— What is being asked —
Find how many lines in the material contain "white"; your answer should be that number alone.

— Records for the exercise —
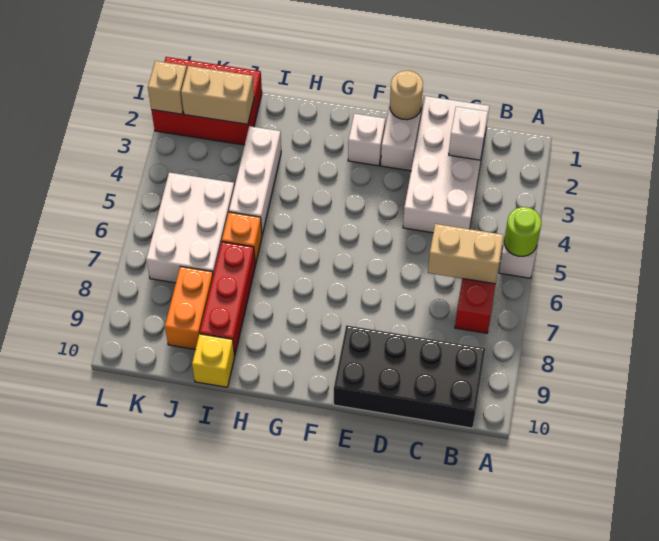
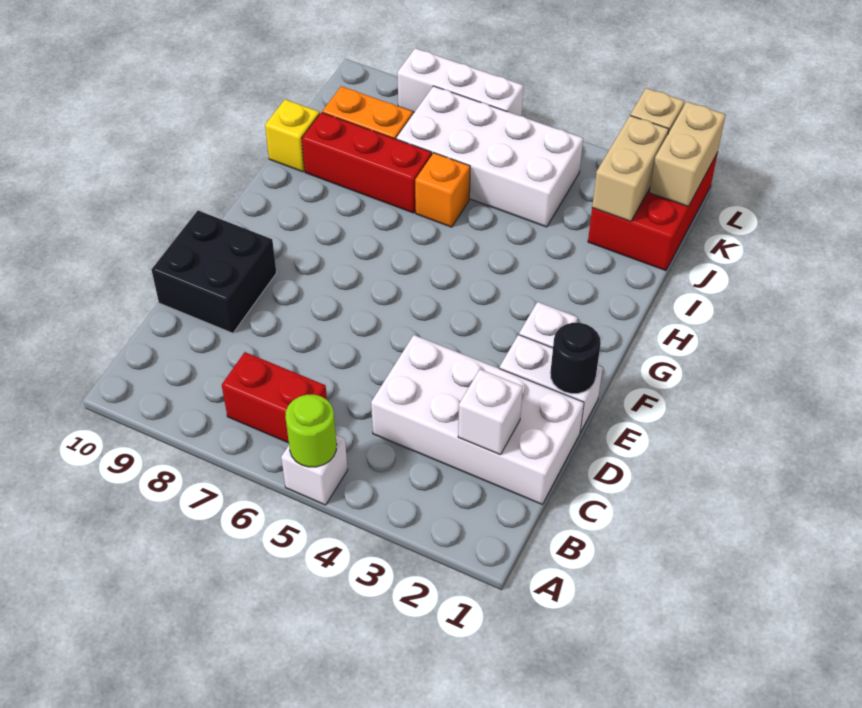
tan brick B6:C6 level 2 -> tan brick K1:L1 level 2
black brick B9:E10 level 1 -> black brick D9:E10 level 1
tan round brick E1 level 2 -> black round brick E1 level 2
white brick I3:I5 level 1 -> white brick L6:L8 level 1
white brick J5:K7 level 1 -> white brick J4:K7 level 1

— Answer to this task —
2